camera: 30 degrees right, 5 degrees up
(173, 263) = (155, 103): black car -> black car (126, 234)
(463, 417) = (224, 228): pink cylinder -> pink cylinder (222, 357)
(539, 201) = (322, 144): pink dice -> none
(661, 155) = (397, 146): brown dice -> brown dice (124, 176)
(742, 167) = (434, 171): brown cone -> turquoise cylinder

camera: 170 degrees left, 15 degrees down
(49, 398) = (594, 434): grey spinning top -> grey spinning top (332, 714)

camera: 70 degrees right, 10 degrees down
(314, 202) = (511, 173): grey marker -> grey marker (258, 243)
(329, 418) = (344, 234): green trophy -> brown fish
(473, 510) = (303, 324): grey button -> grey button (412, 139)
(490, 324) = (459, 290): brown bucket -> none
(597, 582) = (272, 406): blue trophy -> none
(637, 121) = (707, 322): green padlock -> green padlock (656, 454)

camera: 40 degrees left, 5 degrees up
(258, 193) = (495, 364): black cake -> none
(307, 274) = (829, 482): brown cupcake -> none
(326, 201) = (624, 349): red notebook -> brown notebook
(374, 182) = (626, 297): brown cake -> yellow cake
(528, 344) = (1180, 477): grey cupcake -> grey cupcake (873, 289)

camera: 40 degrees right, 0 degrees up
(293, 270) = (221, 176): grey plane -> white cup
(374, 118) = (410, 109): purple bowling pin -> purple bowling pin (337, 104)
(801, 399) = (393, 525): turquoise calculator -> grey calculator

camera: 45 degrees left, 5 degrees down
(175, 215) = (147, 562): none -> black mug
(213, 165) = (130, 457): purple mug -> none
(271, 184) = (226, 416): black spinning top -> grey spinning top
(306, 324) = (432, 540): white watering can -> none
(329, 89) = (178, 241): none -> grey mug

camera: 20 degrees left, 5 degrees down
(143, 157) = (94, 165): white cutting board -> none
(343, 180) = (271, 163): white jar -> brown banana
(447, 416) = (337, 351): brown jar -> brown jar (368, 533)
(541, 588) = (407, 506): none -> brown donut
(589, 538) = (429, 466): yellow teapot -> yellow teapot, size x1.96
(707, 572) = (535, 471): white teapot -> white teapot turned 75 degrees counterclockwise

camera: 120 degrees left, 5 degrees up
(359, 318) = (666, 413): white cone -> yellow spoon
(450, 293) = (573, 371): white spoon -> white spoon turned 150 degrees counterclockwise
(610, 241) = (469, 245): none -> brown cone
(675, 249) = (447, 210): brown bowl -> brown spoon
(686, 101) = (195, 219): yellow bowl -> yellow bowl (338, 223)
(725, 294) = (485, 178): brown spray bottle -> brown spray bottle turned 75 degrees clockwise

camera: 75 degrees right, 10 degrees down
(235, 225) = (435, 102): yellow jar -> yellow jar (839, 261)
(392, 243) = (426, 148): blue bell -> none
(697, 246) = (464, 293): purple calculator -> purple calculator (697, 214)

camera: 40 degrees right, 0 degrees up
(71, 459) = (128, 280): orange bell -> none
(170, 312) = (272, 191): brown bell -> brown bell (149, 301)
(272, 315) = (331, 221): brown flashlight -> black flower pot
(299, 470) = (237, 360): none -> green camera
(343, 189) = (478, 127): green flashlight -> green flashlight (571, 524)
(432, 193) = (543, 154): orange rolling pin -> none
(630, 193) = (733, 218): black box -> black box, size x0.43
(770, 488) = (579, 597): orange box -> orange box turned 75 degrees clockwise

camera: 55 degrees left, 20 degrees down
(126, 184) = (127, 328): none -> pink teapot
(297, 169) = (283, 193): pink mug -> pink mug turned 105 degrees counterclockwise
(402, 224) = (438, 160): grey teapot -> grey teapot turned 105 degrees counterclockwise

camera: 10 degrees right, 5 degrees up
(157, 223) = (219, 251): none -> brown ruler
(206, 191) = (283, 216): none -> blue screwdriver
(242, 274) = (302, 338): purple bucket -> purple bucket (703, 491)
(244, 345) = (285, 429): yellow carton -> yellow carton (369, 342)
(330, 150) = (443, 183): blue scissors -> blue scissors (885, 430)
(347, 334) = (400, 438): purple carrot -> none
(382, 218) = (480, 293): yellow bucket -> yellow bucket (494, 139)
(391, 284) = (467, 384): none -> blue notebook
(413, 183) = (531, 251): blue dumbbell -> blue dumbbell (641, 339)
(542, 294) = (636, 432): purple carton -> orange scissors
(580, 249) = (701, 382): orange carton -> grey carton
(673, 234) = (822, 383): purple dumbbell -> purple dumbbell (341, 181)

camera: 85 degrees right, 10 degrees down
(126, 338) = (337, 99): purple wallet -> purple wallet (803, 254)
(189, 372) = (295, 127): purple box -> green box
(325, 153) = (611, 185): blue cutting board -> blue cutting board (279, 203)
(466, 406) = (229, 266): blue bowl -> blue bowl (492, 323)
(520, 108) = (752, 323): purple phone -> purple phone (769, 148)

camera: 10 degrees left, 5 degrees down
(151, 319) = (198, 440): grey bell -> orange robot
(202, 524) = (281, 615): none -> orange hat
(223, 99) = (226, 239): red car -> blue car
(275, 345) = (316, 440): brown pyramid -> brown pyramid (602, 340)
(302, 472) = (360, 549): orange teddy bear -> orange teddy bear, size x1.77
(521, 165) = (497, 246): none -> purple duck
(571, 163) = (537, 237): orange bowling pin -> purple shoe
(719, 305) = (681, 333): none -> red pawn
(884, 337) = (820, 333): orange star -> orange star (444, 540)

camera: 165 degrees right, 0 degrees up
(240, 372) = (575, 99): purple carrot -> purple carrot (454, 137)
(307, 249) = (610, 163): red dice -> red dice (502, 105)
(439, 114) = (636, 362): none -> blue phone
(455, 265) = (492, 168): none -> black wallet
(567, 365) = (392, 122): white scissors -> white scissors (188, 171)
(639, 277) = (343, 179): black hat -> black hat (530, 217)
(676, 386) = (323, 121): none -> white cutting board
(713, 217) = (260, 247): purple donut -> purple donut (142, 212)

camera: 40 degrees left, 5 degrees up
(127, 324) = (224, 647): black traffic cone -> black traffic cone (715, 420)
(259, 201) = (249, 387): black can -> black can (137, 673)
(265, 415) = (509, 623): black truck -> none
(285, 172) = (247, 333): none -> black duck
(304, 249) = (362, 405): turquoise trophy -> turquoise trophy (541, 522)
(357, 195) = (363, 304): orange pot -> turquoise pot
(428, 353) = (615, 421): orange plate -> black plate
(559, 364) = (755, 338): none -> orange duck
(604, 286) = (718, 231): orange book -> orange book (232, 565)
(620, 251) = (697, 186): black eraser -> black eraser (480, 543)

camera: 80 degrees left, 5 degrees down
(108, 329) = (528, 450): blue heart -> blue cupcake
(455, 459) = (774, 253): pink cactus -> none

- - - -

> **WHAT YOU HAVE TO DO**
Only the lines above from the line containing "(676, 386) = (323, 121): none" through the line containing "(285, 172) = (247, 333): none -> black duck" should be retyped, exactly and with both ends included.

> **SOLUTION FOR THIS TASK**
(676, 386) = (323, 121): none -> white cutting board
(713, 217) = (260, 247): purple donut -> purple donut (142, 212)

camera: 40 degrees left, 5 degrees up
(127, 324) = (224, 647): black traffic cone -> black traffic cone (715, 420)
(259, 201) = (249, 387): black can -> black can (137, 673)
(265, 415) = (509, 623): black truck -> none
(285, 172) = (247, 333): none -> black duck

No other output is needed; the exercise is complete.